Scene comparison data
..........

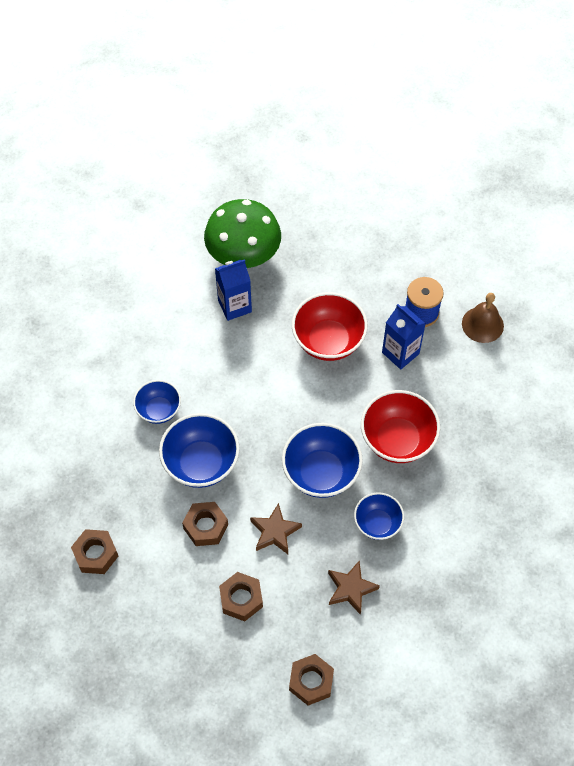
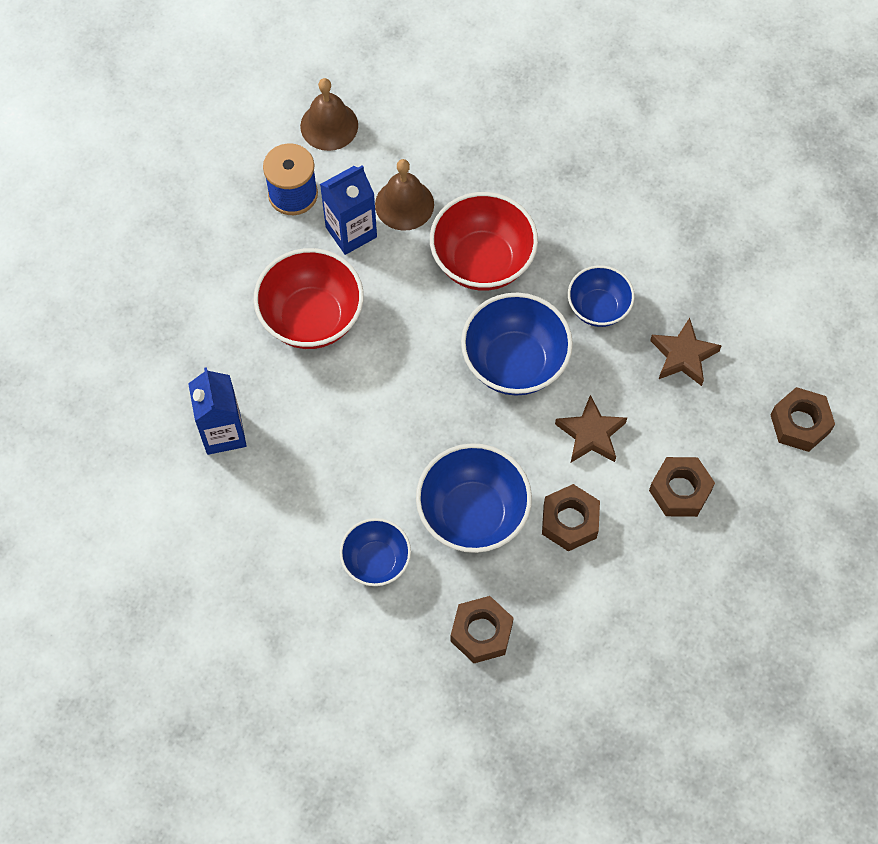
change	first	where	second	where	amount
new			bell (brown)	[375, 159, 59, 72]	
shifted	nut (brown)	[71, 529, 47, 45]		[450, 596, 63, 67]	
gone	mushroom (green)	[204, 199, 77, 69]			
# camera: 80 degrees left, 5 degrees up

..........

Work request.
Once the pictures are set aside, transcribe the remaining lines above exactly.

Output for this task.
change	first	where	second	where	amount
new			bell (brown)	[375, 159, 59, 72]	
shifted	nut (brown)	[71, 529, 47, 45]		[450, 596, 63, 67]	
gone	mushroom (green)	[204, 199, 77, 69]			
# camera: 80 degrees left, 5 degrees up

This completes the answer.